Directions » Retype only the lines below from the one with "orange brick H3:I3" to the one with "brown brick C2", inclusive, skipping every image.

Extracted entries »
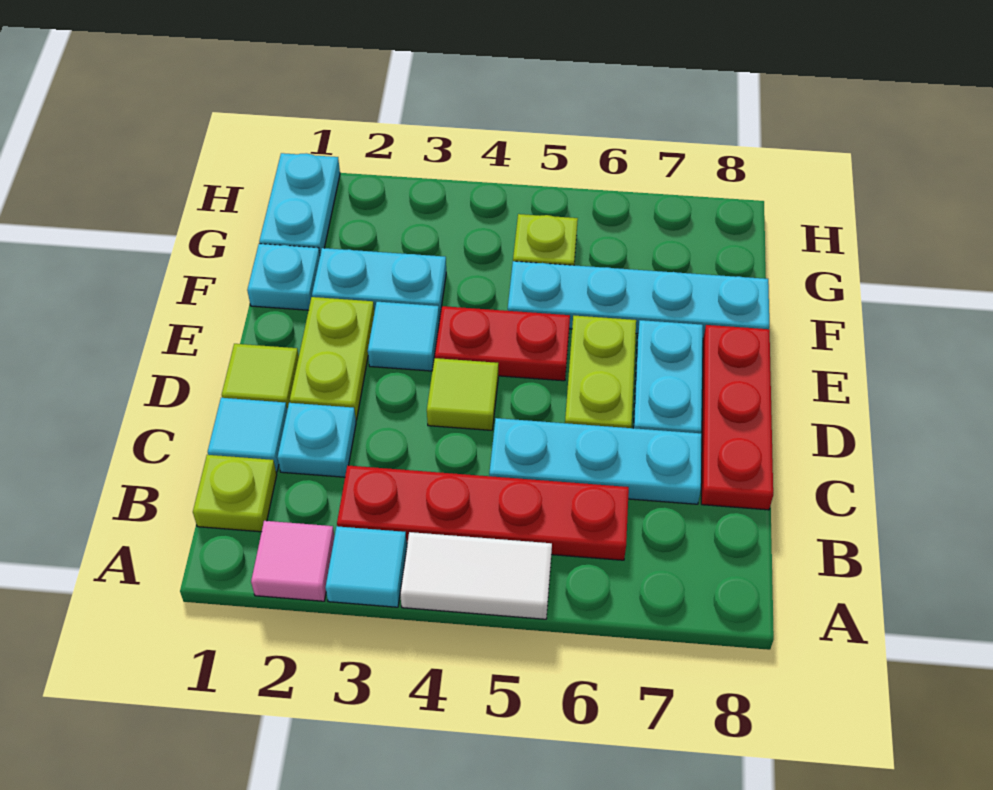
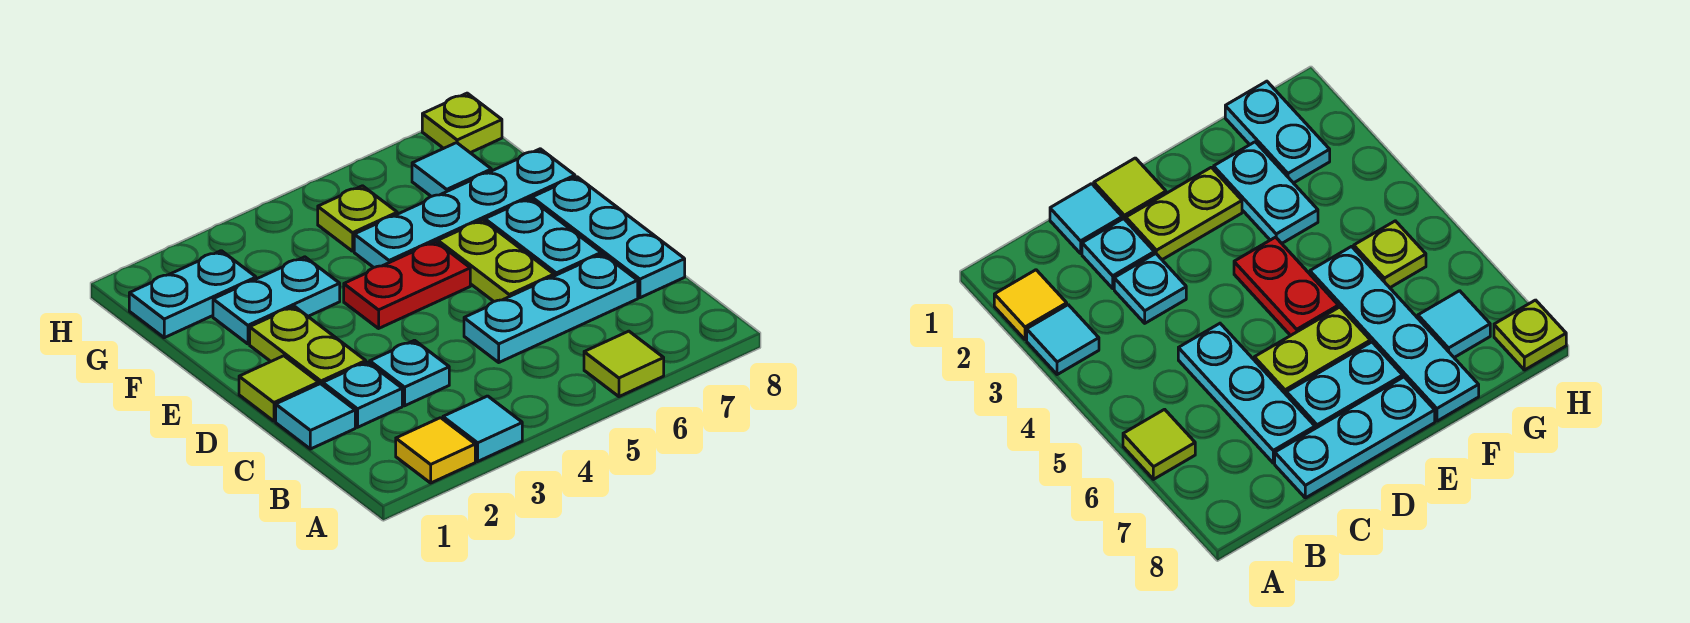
pink tile A2 level 1 -> yellow tile A2 level 1
white tile A4:A5 level 1 -> none
lime plate B1 level 1 -> lime plate H8 level 1
red plate B3:B6 level 1 -> none
red plate C8:E8 level 1 -> cyan plate C8:E8 level 1
lime tile D4 level 1 -> lime tile A6 level 1
cyan tile E3 level 1 -> cyan tile G7 level 1
cyan plate F1 level 1 -> cyan plate C3 level 1
cyan plate G1:H1 level 1 -> cyan plate G1:G2 level 1

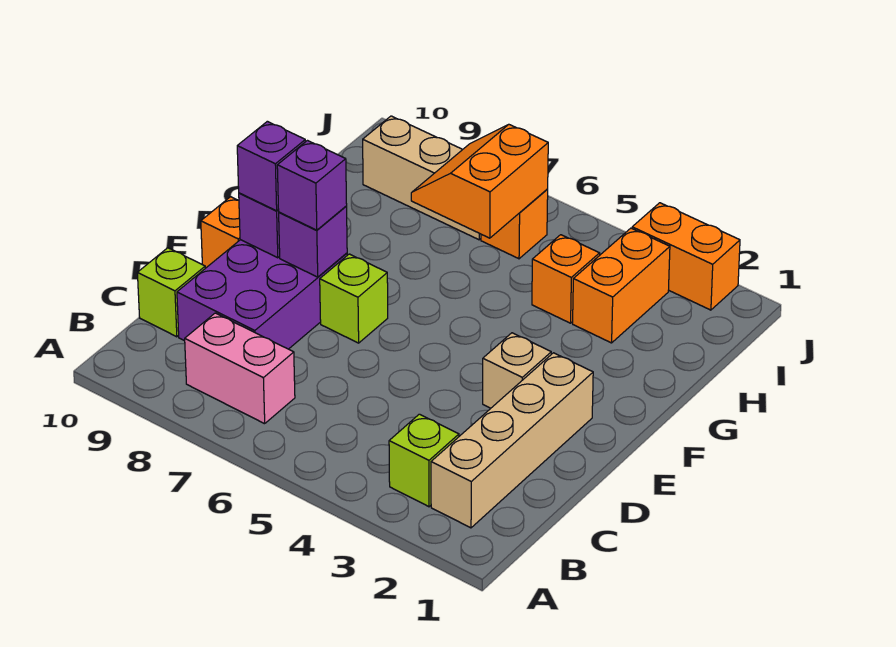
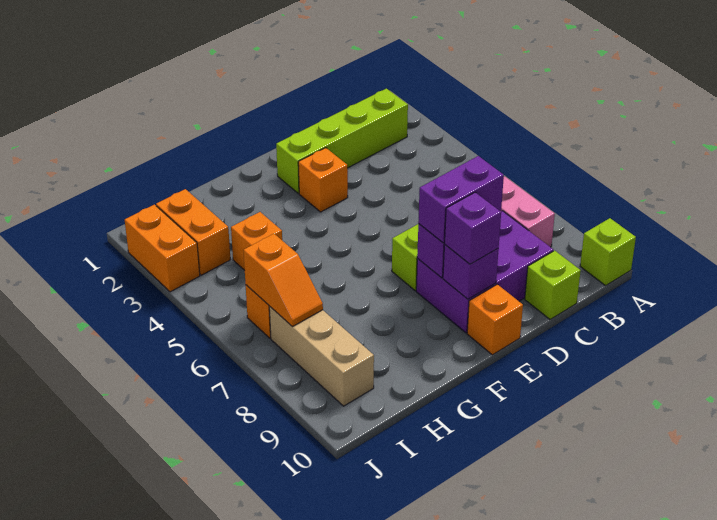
tan brick B2:E2 level 1 -> lime brick B2:E2 level 1
lime brick B3 level 1 -> lime brick A10 level 1
tan brick E3 level 1 -> orange brick E3 level 1
purple brick E8 level 3 -> purple brick D8:E8 level 3
orange brick H3:I3 level 1 -> orange brick I2:I3 level 1
orange slope H6:I7 level 2 top 6 -> orange slope I6:I7 level 2 top 6

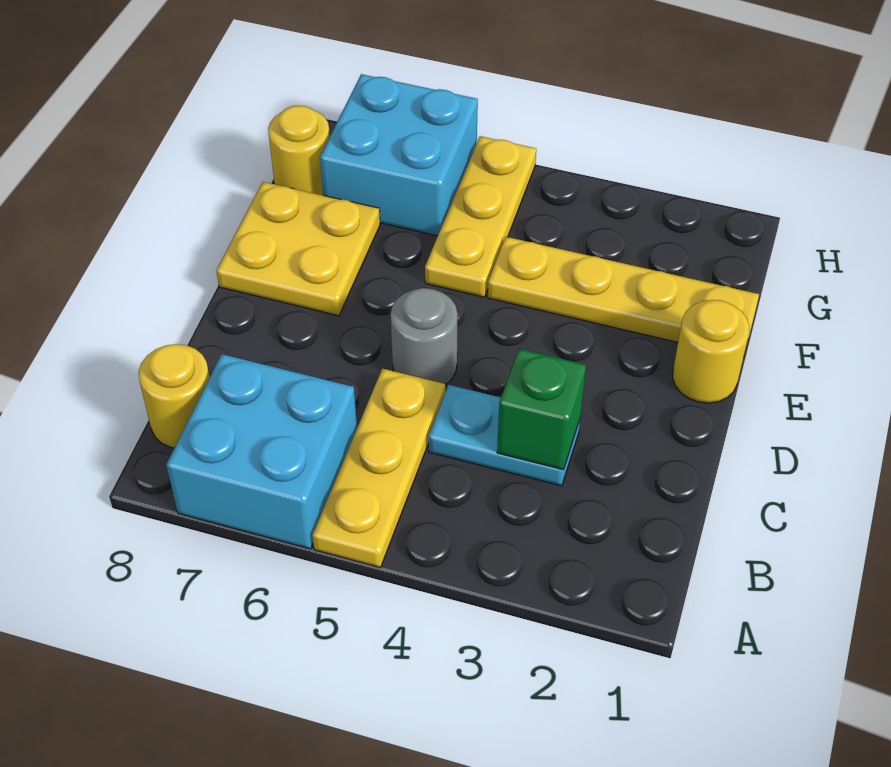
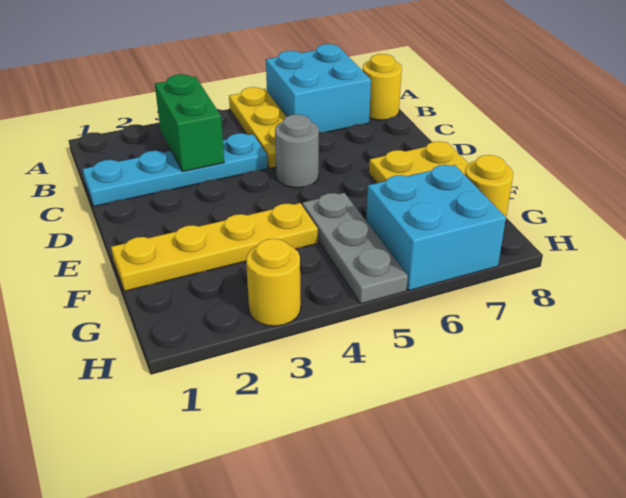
cyan plate C3:C4 level 1 -> cyan plate C1:C4 level 1
green brick C3 level 2 -> green brick B3:C3 level 2
yellow round brick E1 level 1 -> yellow round brick H3 level 1
yellow plate F5:H5 level 1 -> grey plate F5:H5 level 1

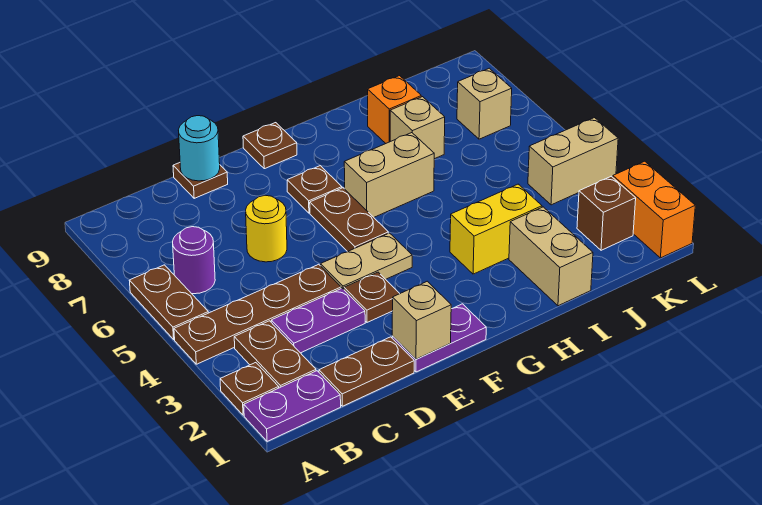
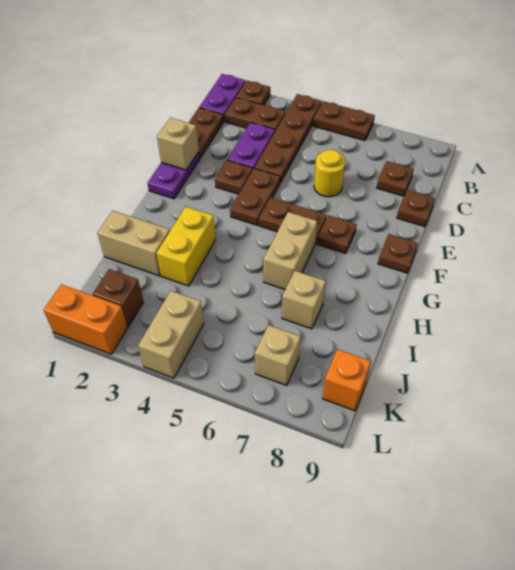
purple round brick B6 level 1 -> none
none -> brown plate C8 level 1
cyan round brick D9 level 2 -> none
tan plate E4:F4 level 1 -> brown plate E4:F4 level 1
orange brick I8 level 1 -> orange brick K9 level 1

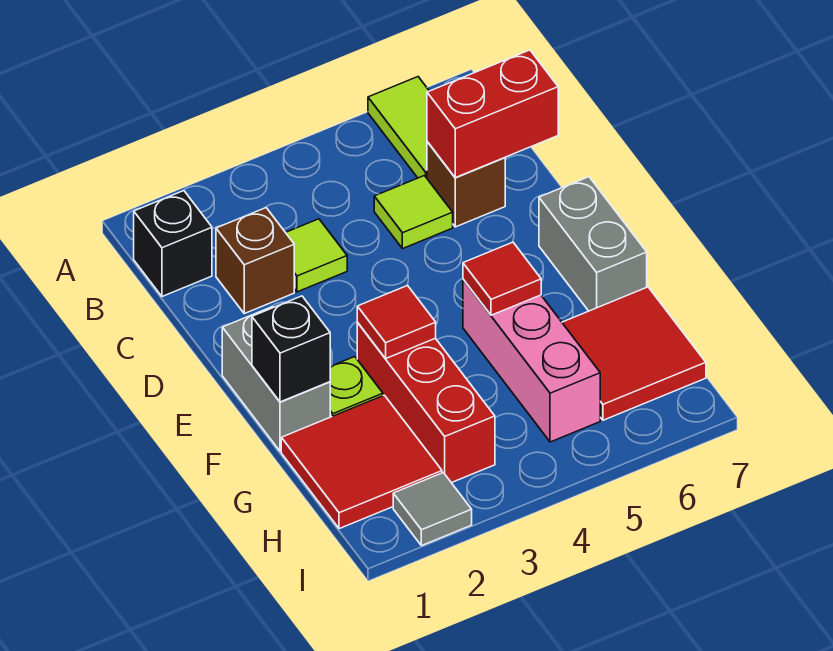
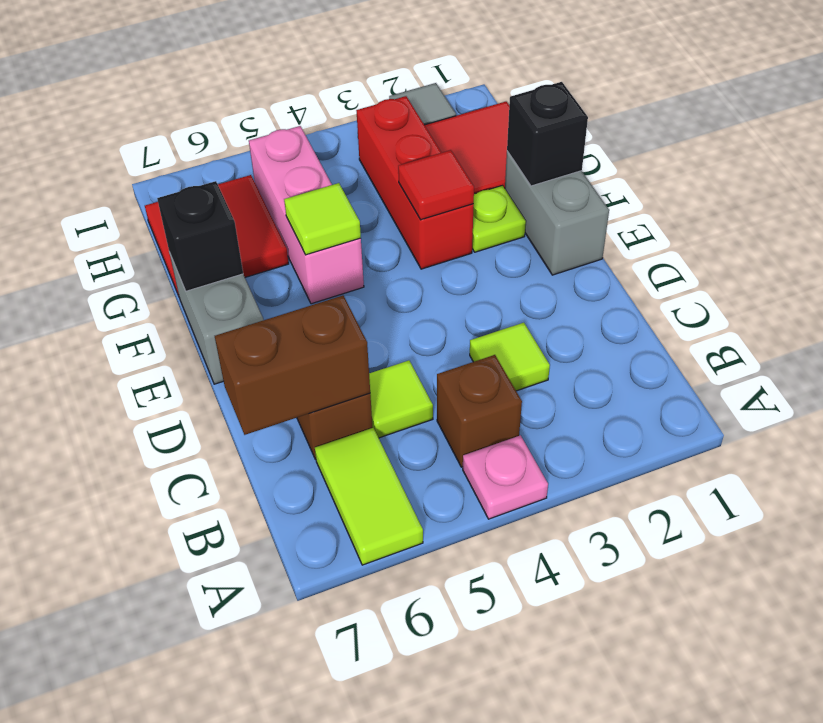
none -> pink plate A4 level 1
black brick B1 level 1 -> black brick F7 level 2
brown brick C2 level 1 -> brown brick B4 level 1
red brick C6:C7 level 2 -> brown brick C6:C7 level 2
red tile F5 level 2 -> lime tile F5 level 2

Solution for this exercise »
orange brick H3:I3 level 1 -> orange brick I2:I3 level 1
orange slope H6:I7 level 2 top 6 -> orange slope I6:I7 level 2 top 6

cyan plate C3:C4 level 1 -> cyan plate C1:C4 level 1
green brick C3 level 2 -> green brick B3:C3 level 2
yellow round brick E1 level 1 -> yellow round brick H3 level 1
yellow plate F5:H5 level 1 -> grey plate F5:H5 level 1

purple round brick B6 level 1 -> none
none -> brown plate C8 level 1
cyan round brick D9 level 2 -> none
tan plate E4:F4 level 1 -> brown plate E4:F4 level 1
orange brick I8 level 1 -> orange brick K9 level 1

none -> pink plate A4 level 1
black brick B1 level 1 -> black brick F7 level 2
brown brick C2 level 1 -> brown brick B4 level 1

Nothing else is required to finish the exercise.